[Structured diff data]
*** Block opens ***

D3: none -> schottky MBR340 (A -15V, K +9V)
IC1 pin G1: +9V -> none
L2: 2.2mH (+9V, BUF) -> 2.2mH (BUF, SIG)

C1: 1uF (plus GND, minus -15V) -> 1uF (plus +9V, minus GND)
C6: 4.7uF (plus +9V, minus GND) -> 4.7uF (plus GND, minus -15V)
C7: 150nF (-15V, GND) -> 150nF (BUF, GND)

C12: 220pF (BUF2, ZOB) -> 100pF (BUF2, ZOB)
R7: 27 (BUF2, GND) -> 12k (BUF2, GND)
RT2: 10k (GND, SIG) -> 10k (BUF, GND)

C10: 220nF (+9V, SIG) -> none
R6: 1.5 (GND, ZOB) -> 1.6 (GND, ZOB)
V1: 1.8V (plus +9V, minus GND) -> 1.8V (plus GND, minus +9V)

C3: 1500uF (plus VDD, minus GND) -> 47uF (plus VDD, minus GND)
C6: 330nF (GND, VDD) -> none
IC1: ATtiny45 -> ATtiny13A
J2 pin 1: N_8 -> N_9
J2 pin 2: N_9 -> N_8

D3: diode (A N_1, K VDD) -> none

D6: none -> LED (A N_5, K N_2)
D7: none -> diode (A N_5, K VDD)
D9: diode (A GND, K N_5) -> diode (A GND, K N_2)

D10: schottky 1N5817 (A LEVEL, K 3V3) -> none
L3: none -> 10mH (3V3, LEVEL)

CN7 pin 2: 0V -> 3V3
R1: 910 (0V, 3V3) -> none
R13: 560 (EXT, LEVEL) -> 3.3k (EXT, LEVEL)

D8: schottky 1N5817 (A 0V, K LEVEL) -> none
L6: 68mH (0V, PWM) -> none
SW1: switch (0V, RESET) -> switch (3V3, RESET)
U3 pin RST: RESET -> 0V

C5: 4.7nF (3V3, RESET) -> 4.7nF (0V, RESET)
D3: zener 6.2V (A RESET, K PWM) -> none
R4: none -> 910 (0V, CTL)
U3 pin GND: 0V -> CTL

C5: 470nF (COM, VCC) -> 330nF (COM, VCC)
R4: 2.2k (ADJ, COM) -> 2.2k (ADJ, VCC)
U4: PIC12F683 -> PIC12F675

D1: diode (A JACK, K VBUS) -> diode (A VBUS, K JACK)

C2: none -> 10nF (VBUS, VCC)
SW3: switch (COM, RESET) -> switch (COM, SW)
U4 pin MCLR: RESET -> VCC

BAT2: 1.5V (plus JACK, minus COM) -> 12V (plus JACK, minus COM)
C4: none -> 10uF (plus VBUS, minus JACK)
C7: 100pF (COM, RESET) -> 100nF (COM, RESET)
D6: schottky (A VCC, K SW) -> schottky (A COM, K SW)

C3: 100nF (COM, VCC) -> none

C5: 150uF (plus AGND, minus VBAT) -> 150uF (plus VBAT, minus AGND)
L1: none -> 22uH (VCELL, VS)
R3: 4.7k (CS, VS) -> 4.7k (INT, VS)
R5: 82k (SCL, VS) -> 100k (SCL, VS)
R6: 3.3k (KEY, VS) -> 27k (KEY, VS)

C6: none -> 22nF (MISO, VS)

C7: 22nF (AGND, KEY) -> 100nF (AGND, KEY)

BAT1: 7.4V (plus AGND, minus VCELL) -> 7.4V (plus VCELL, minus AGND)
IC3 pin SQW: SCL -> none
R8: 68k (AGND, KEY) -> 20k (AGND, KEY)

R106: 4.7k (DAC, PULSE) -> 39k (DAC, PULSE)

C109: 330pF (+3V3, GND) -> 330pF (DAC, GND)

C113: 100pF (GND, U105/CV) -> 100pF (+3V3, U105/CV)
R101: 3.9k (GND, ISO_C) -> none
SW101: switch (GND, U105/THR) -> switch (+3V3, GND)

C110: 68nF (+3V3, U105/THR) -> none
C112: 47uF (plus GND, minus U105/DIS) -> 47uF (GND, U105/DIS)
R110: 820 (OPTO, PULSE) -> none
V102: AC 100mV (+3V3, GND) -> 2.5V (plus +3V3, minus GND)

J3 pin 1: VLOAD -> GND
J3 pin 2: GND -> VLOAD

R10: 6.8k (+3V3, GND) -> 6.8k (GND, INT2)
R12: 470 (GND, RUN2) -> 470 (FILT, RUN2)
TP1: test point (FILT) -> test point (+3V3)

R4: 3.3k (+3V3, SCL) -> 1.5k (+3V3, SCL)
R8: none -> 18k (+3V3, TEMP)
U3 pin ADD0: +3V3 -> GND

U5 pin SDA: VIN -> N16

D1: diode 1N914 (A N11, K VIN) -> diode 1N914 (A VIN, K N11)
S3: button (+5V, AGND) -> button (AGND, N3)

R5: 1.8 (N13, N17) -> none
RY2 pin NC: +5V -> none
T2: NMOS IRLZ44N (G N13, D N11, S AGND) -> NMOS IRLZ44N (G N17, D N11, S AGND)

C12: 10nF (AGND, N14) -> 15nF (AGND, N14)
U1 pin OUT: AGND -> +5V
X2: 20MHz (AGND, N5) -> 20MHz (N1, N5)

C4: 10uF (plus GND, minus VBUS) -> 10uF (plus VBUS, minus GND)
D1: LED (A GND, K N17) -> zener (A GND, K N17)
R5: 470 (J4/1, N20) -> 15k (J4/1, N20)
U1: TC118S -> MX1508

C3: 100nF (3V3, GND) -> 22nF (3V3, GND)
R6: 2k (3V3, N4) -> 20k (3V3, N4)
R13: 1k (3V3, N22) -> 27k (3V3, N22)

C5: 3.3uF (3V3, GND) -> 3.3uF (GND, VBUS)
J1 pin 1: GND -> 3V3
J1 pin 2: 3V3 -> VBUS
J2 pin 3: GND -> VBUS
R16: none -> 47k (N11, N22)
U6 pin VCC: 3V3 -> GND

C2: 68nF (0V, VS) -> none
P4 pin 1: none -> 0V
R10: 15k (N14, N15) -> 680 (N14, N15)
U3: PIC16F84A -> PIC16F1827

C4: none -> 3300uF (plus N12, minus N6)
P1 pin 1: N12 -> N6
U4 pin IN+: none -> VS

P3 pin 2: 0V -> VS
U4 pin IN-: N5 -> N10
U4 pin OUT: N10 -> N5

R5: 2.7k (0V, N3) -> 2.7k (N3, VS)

*** Block closes ***

### WHAT YOU HAVE TO DO
When the line with "V102: AC 100mV" is reached in the data above, begin copying, and stop after the line with "U4 pin IN-: N5 -> N10"; copy each line exactly, both ends included.

### RESULT OF THIS EXERCISE
V102: AC 100mV (+3V3, GND) -> 2.5V (plus +3V3, minus GND)

J3 pin 1: VLOAD -> GND
J3 pin 2: GND -> VLOAD

R10: 6.8k (+3V3, GND) -> 6.8k (GND, INT2)
R12: 470 (GND, RUN2) -> 470 (FILT, RUN2)
TP1: test point (FILT) -> test point (+3V3)

R4: 3.3k (+3V3, SCL) -> 1.5k (+3V3, SCL)
R8: none -> 18k (+3V3, TEMP)
U3 pin ADD0: +3V3 -> GND

U5 pin SDA: VIN -> N16

D1: diode 1N914 (A N11, K VIN) -> diode 1N914 (A VIN, K N11)
S3: button (+5V, AGND) -> button (AGND, N3)

R5: 1.8 (N13, N17) -> none
RY2 pin NC: +5V -> none
T2: NMOS IRLZ44N (G N13, D N11, S AGND) -> NMOS IRLZ44N (G N17, D N11, S AGND)

C12: 10nF (AGND, N14) -> 15nF (AGND, N14)
U1 pin OUT: AGND -> +5V
X2: 20MHz (AGND, N5) -> 20MHz (N1, N5)

C4: 10uF (plus GND, minus VBUS) -> 10uF (plus VBUS, minus GND)
D1: LED (A GND, K N17) -> zener (A GND, K N17)
R5: 470 (J4/1, N20) -> 15k (J4/1, N20)
U1: TC118S -> MX1508

C3: 100nF (3V3, GND) -> 22nF (3V3, GND)
R6: 2k (3V3, N4) -> 20k (3V3, N4)
R13: 1k (3V3, N22) -> 27k (3V3, N22)

C5: 3.3uF (3V3, GND) -> 3.3uF (GND, VBUS)
J1 pin 1: GND -> 3V3
J1 pin 2: 3V3 -> VBUS
J2 pin 3: GND -> VBUS
R16: none -> 47k (N11, N22)
U6 pin VCC: 3V3 -> GND

C2: 68nF (0V, VS) -> none
P4 pin 1: none -> 0V
R10: 15k (N14, N15) -> 680 (N14, N15)
U3: PIC16F84A -> PIC16F1827

C4: none -> 3300uF (plus N12, minus N6)
P1 pin 1: N12 -> N6
U4 pin IN+: none -> VS

P3 pin 2: 0V -> VS
U4 pin IN-: N5 -> N10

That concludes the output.